Problem to work on: Of the entries below, return exactly those lines that fall between the one containing "cyan brick D6:E7 level 1 -> none" and the one containing "lime brick E9", the two end lines included.

Records excerpted from a collection:
--------

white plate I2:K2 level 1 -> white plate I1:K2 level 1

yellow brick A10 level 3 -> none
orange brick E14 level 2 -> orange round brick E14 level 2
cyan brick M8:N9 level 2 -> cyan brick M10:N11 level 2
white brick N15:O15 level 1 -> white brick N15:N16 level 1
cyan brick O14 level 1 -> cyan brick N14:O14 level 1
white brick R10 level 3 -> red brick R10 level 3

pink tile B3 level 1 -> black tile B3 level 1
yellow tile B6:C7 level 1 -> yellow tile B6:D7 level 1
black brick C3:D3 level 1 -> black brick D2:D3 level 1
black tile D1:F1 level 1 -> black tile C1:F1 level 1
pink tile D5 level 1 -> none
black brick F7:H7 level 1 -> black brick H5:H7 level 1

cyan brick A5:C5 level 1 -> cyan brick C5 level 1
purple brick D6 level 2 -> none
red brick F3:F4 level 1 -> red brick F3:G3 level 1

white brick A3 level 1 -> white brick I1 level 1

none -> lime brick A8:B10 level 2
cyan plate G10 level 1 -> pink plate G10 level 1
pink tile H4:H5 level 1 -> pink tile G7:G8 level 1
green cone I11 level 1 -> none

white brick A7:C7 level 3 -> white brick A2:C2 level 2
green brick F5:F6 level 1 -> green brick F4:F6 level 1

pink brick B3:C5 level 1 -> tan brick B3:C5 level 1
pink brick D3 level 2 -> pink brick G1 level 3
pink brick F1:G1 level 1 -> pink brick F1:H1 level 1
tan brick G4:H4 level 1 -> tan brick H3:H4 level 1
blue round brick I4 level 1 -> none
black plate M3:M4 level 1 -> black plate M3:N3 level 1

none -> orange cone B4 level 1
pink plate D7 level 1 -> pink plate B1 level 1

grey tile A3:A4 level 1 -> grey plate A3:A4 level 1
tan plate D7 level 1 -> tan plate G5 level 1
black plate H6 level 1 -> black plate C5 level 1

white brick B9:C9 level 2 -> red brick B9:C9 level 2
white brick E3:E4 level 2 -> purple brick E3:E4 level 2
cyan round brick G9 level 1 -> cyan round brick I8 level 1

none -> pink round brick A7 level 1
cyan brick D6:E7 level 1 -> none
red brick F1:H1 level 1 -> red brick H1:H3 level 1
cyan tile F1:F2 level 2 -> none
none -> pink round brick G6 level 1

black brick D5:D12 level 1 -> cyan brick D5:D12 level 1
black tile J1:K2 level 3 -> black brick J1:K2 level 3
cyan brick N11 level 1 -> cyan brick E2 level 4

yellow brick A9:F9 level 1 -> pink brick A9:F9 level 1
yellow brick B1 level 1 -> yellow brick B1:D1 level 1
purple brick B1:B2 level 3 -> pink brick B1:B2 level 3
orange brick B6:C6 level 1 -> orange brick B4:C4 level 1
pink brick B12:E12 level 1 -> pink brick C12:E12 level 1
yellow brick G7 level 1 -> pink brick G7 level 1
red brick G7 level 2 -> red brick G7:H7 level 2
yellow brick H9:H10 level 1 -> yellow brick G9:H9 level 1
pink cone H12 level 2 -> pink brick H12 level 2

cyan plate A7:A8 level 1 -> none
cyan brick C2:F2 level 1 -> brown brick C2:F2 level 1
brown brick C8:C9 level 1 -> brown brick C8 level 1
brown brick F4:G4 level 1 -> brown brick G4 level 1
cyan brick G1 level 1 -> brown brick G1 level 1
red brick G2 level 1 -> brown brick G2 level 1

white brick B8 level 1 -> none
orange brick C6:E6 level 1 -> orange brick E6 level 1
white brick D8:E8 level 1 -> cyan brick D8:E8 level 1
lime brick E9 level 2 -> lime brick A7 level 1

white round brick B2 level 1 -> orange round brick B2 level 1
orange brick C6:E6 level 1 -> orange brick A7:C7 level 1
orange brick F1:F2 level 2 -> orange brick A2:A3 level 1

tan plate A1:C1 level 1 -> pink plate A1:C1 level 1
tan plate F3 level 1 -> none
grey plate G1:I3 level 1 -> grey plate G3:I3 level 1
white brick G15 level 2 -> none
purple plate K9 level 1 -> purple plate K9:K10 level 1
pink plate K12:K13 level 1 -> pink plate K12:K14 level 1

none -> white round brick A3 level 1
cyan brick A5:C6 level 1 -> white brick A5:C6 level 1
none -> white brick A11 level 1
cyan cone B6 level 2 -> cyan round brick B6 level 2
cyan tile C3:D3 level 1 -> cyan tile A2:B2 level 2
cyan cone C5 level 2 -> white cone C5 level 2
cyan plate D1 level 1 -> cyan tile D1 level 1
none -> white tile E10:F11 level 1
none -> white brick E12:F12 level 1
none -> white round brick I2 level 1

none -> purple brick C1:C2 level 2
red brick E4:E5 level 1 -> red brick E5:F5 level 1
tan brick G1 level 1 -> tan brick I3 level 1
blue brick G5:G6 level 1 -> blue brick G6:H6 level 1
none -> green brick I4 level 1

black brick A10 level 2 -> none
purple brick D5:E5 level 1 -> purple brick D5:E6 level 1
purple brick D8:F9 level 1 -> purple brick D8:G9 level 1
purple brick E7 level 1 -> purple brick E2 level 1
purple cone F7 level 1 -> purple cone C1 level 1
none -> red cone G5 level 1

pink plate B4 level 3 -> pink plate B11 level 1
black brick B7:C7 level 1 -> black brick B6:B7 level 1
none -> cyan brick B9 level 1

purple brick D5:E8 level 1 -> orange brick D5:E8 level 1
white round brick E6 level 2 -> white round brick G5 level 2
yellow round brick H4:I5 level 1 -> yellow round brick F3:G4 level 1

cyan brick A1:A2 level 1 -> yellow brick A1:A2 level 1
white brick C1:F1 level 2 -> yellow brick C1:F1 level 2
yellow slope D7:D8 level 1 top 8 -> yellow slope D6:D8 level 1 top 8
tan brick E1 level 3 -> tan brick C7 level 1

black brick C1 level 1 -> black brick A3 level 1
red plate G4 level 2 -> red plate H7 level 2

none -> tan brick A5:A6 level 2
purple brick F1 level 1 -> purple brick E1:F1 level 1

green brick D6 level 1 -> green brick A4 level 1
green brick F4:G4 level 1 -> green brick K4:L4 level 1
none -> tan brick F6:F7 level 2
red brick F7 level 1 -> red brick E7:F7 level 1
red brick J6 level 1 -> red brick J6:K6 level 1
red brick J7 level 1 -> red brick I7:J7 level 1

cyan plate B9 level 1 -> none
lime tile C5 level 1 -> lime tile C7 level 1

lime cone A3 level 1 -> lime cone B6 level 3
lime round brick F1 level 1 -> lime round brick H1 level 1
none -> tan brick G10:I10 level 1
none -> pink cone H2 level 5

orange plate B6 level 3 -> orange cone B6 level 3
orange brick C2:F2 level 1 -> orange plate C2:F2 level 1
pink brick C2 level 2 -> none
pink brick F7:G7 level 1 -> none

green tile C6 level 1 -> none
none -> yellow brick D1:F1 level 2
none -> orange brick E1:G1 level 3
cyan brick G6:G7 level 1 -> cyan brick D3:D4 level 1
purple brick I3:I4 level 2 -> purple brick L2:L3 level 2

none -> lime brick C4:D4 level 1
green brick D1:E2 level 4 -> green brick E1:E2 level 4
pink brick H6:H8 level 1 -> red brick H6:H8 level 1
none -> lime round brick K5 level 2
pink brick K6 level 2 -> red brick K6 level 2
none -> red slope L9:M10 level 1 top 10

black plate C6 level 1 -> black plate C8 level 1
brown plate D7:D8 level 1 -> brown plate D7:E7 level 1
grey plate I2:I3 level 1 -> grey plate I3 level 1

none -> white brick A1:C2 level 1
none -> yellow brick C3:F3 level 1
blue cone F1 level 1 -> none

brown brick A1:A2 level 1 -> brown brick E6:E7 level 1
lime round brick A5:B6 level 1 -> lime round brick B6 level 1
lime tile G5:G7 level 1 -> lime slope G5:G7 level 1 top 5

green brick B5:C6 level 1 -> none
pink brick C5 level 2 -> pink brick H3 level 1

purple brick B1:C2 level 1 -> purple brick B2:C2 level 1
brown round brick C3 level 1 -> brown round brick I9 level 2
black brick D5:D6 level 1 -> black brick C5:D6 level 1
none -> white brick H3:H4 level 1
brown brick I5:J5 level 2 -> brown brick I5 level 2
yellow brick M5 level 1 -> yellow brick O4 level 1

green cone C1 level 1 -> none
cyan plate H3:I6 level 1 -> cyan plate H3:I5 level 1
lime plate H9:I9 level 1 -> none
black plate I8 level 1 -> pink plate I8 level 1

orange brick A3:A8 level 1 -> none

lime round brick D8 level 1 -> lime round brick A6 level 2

--------

Output for this exercise:
cyan brick D6:E7 level 1 -> none
red brick F1:H1 level 1 -> red brick H1:H3 level 1
cyan tile F1:F2 level 2 -> none
none -> pink round brick G6 level 1

black brick D5:D12 level 1 -> cyan brick D5:D12 level 1
black tile J1:K2 level 3 -> black brick J1:K2 level 3
cyan brick N11 level 1 -> cyan brick E2 level 4

yellow brick A9:F9 level 1 -> pink brick A9:F9 level 1
yellow brick B1 level 1 -> yellow brick B1:D1 level 1
purple brick B1:B2 level 3 -> pink brick B1:B2 level 3
orange brick B6:C6 level 1 -> orange brick B4:C4 level 1
pink brick B12:E12 level 1 -> pink brick C12:E12 level 1
yellow brick G7 level 1 -> pink brick G7 level 1
red brick G7 level 2 -> red brick G7:H7 level 2
yellow brick H9:H10 level 1 -> yellow brick G9:H9 level 1
pink cone H12 level 2 -> pink brick H12 level 2

cyan plate A7:A8 level 1 -> none
cyan brick C2:F2 level 1 -> brown brick C2:F2 level 1
brown brick C8:C9 level 1 -> brown brick C8 level 1
brown brick F4:G4 level 1 -> brown brick G4 level 1
cyan brick G1 level 1 -> brown brick G1 level 1
red brick G2 level 1 -> brown brick G2 level 1

white brick B8 level 1 -> none
orange brick C6:E6 level 1 -> orange brick E6 level 1
white brick D8:E8 level 1 -> cyan brick D8:E8 level 1
lime brick E9 level 2 -> lime brick A7 level 1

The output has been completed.